_PROVIDED DATA:_
—————

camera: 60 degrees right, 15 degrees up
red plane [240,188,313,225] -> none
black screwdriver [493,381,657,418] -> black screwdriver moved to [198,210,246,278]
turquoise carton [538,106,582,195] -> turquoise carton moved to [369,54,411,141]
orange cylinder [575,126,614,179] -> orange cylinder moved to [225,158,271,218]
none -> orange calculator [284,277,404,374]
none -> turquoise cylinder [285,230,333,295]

—————

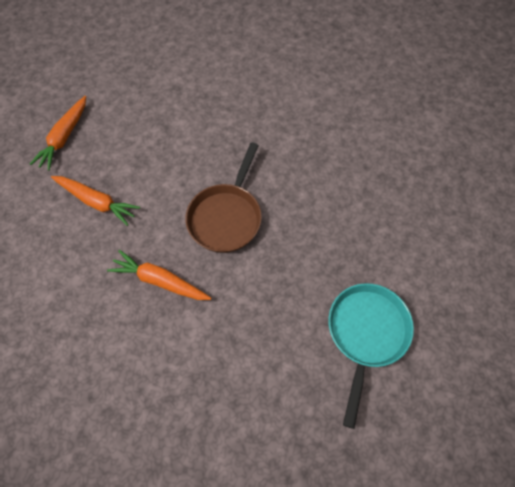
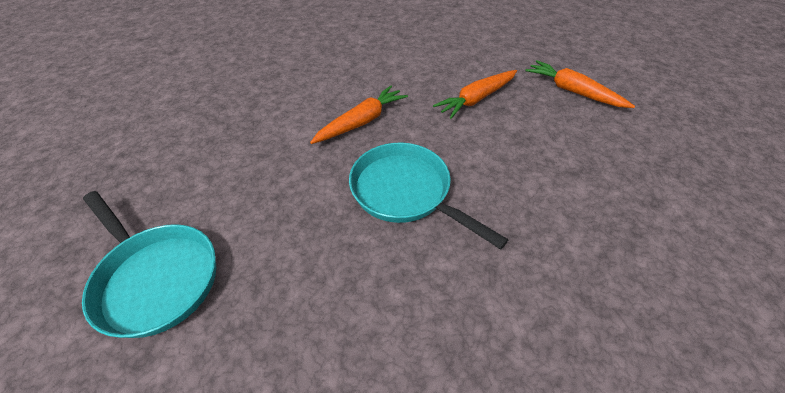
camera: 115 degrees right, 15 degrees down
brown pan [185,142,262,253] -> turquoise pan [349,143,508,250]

—————

Give an exact copy of the lines above from the line with "camera: 60 degrees right, 15 degrees up" up to and including the line with "none -> turquoise cylinder [285,230,333,295]", and leave everything else out.

camera: 60 degrees right, 15 degrees up
red plane [240,188,313,225] -> none
black screwdriver [493,381,657,418] -> black screwdriver moved to [198,210,246,278]
turquoise carton [538,106,582,195] -> turquoise carton moved to [369,54,411,141]
orange cylinder [575,126,614,179] -> orange cylinder moved to [225,158,271,218]
none -> orange calculator [284,277,404,374]
none -> turquoise cylinder [285,230,333,295]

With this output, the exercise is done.